> Work to be completed:
Begin at the line containing "op=turned; was=purple_truck (1st" and give again every line to the end of the records, exactly, without the pictures.

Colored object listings

= = =

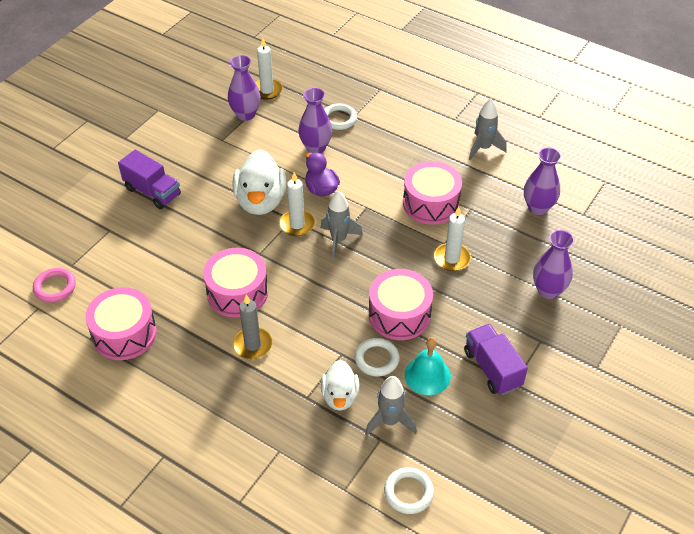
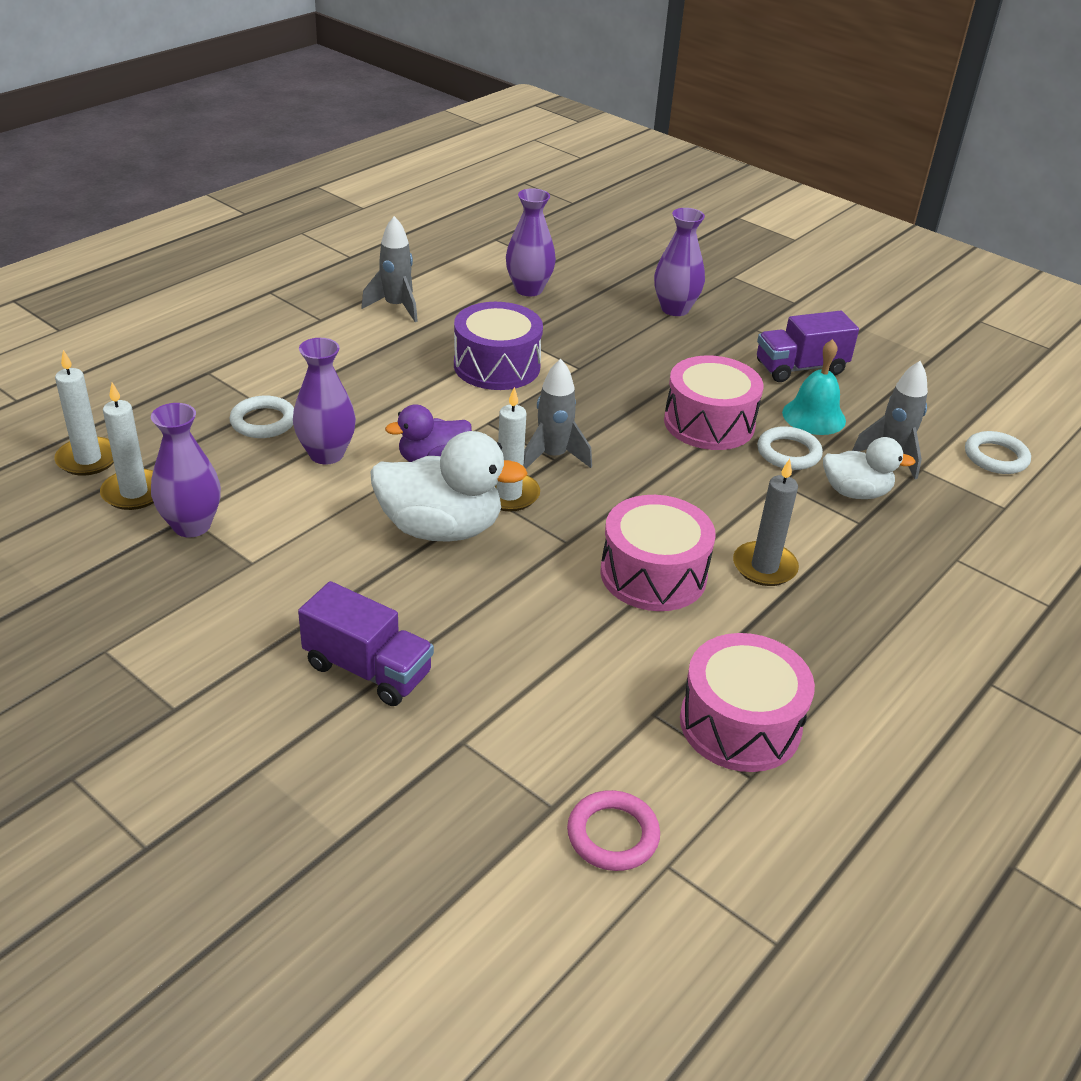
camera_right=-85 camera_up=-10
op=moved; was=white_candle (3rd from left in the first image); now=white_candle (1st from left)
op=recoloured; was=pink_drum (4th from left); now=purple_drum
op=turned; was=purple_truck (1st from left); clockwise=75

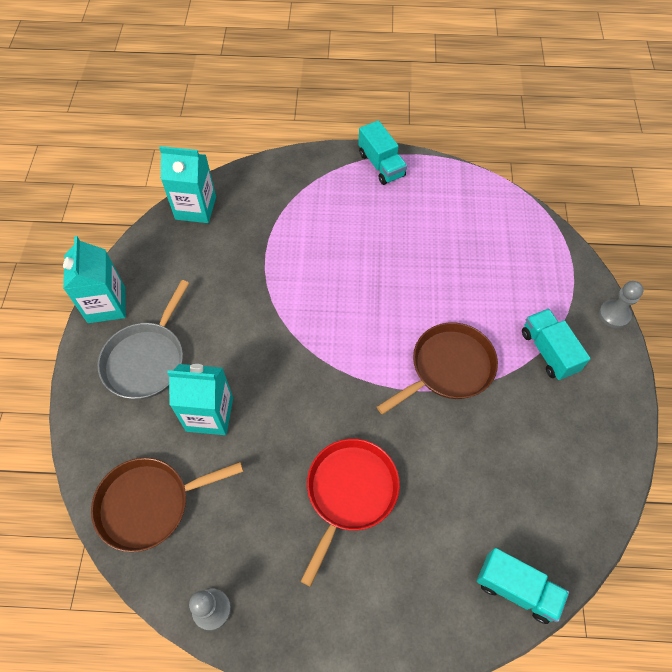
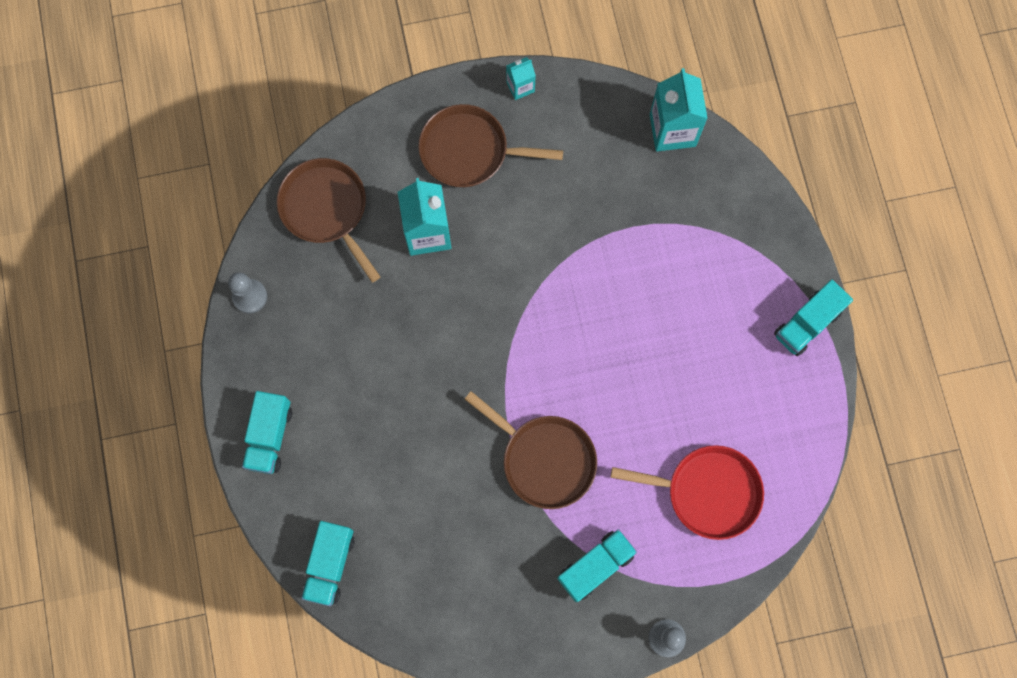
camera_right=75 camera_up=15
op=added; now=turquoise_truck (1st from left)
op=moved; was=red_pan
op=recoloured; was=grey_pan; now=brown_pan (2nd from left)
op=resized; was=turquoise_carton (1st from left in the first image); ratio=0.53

= = =

> Answer for this exercise:
op=turned; was=purple_truck (1st from left); clockwise=75

camera_right=75 camera_up=15
op=added; now=turquoise_truck (1st from left)
op=moved; was=red_pan
op=recoloured; was=grey_pan; now=brown_pan (2nd from left)
op=resized; was=turquoise_carton (1st from left in the first image); ratio=0.53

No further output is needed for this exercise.